>>>>
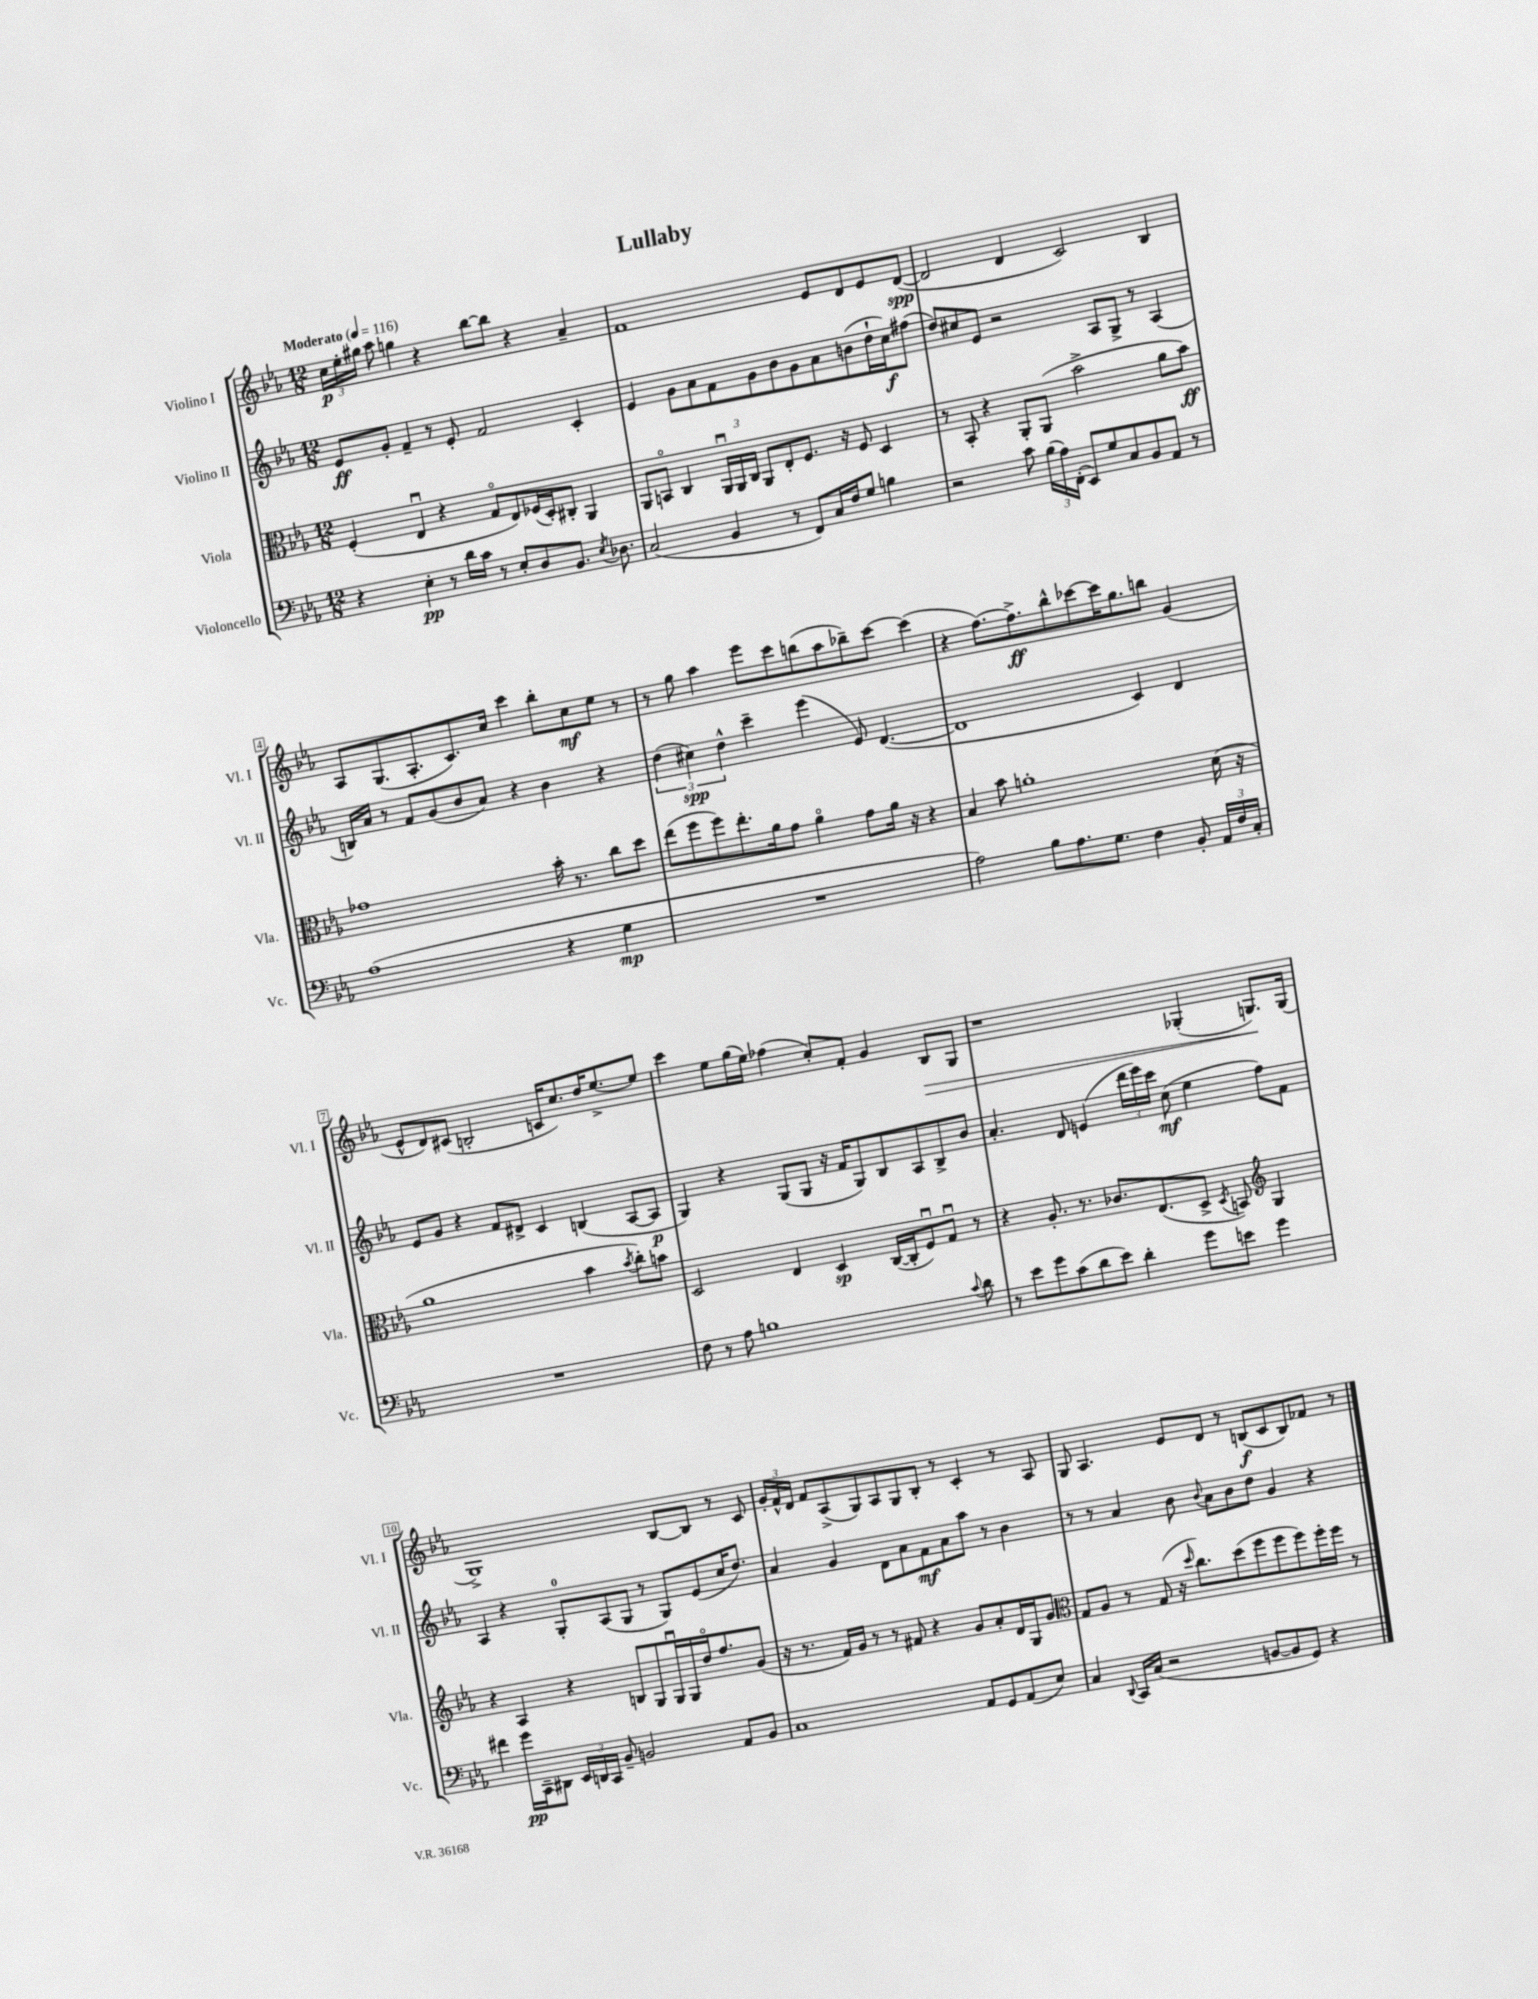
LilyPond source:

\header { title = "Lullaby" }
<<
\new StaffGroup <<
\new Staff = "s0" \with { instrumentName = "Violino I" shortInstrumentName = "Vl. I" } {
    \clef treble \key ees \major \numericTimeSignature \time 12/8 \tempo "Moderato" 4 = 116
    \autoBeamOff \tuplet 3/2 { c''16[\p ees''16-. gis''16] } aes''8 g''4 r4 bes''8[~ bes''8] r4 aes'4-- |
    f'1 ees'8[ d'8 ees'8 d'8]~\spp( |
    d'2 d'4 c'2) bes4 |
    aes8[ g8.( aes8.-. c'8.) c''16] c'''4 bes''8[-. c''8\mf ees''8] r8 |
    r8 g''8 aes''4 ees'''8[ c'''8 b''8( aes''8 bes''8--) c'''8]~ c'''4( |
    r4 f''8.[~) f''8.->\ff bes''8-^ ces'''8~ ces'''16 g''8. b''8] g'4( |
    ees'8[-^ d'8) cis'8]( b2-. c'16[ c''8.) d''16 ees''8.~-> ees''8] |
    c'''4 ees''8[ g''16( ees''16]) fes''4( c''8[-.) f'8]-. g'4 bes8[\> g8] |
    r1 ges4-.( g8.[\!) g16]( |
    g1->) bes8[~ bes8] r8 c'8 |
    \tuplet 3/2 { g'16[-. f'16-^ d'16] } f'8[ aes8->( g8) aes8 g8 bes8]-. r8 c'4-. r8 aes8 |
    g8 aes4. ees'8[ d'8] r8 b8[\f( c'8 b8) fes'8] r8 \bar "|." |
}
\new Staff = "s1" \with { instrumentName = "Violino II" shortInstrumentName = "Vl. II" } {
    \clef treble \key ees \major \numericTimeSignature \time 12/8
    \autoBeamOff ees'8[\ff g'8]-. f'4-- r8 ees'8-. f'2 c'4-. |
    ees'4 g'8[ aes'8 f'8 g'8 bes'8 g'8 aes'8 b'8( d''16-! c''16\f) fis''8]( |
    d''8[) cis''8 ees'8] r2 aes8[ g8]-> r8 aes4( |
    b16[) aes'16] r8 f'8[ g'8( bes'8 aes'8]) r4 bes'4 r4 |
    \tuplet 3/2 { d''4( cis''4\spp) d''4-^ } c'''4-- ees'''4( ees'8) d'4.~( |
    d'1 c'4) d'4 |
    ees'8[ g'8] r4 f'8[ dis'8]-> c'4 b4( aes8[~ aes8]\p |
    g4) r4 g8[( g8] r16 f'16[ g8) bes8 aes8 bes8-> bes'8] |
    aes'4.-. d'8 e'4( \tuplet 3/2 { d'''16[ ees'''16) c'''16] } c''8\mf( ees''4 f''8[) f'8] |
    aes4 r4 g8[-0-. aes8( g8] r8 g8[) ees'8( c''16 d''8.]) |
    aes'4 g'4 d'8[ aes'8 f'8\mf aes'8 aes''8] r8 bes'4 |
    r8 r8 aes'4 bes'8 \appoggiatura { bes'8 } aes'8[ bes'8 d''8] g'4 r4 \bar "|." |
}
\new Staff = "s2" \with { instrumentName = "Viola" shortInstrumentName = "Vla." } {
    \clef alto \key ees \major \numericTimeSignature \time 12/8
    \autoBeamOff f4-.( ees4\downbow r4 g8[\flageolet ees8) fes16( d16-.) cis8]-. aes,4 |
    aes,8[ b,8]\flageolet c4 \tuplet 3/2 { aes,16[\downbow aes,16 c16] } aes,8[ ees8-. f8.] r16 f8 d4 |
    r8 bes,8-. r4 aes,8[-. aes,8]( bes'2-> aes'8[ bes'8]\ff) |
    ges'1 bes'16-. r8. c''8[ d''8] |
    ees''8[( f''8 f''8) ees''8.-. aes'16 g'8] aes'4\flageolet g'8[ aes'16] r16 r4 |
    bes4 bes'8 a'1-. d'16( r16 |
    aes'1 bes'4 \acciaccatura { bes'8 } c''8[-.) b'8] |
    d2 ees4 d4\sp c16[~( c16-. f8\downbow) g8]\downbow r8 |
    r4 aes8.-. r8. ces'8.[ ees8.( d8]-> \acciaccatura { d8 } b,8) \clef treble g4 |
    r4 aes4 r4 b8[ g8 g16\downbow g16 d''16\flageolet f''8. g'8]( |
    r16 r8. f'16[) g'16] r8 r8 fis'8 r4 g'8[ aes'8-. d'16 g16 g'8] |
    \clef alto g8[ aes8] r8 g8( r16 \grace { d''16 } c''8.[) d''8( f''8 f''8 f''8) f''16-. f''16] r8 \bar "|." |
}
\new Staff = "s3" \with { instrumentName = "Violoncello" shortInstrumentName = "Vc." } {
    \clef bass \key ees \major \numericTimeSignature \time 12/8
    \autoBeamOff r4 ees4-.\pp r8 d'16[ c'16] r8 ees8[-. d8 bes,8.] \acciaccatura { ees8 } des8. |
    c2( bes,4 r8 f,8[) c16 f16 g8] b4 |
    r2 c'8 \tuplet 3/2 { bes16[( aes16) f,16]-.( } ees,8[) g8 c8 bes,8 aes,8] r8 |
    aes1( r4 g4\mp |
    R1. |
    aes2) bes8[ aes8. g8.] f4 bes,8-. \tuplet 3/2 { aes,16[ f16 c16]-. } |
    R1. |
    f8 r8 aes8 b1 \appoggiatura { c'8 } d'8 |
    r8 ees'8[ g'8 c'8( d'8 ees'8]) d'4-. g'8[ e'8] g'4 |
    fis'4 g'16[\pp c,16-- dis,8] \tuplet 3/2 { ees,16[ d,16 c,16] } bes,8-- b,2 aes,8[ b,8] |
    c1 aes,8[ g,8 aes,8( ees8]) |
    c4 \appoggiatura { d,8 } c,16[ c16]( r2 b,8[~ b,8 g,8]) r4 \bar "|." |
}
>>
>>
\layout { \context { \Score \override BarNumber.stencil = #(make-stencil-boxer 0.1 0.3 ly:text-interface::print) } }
<<<<
(Problem statement)
Pull out each line of the records above that contains the string "numericTimeSignature", matching case exactly.

(Response to the exercise)
    \clef treble \key ees \major \numericTimeSignature \time 12/8 \tempo "Moderato" 4 = 116
    \clef treble \key ees \major \numericTimeSignature \time 12/8
    \clef alto \key ees \major \numericTimeSignature \time 12/8
    \clef bass \key ees \major \numericTimeSignature \time 12/8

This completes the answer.